SUPPLIED INFORMATION:
_ _ _

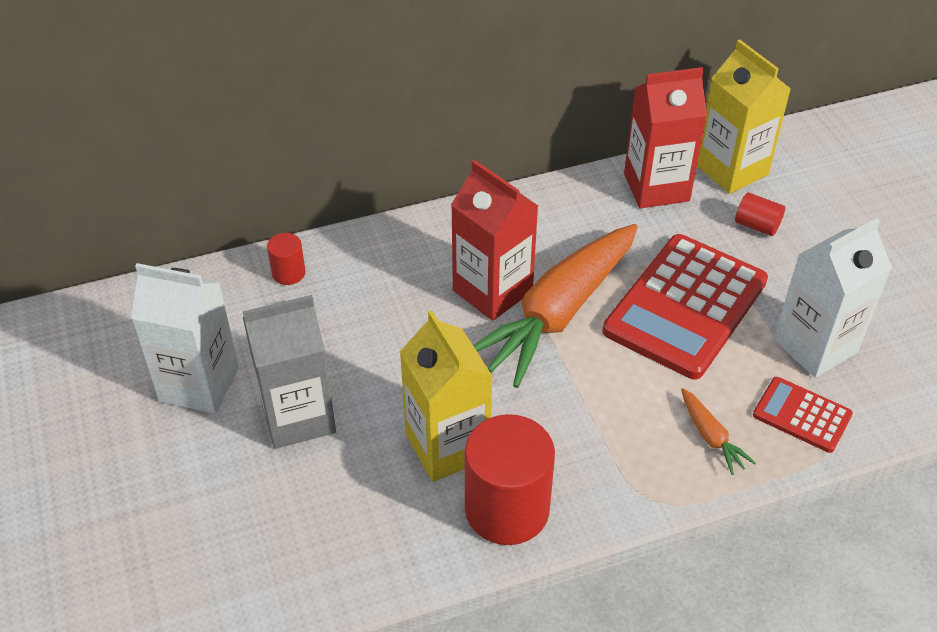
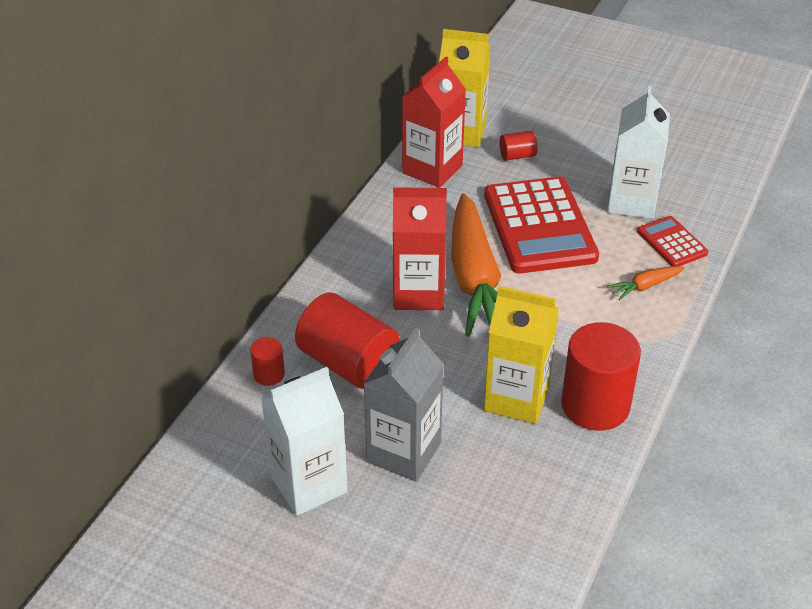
camera: 45 degrees left, 5 degrees down
(357, 309) = (348, 363): none -> red cylinder
(711, 437) = (644, 286): orange carrot -> orange carrot turned 135 degrees clockwise
(802, 415) = (671, 242): red calculator -> red calculator turned 75 degrees clockwise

_ _ _

WHAT YOU ARE ASKED TO DO: Give back the data verbatim. The pictures are not part of the copy.

EXERCISE RESULT:
camera: 45 degrees left, 5 degrees down
(357, 309) = (348, 363): none -> red cylinder
(711, 437) = (644, 286): orange carrot -> orange carrot turned 135 degrees clockwise
(802, 415) = (671, 242): red calculator -> red calculator turned 75 degrees clockwise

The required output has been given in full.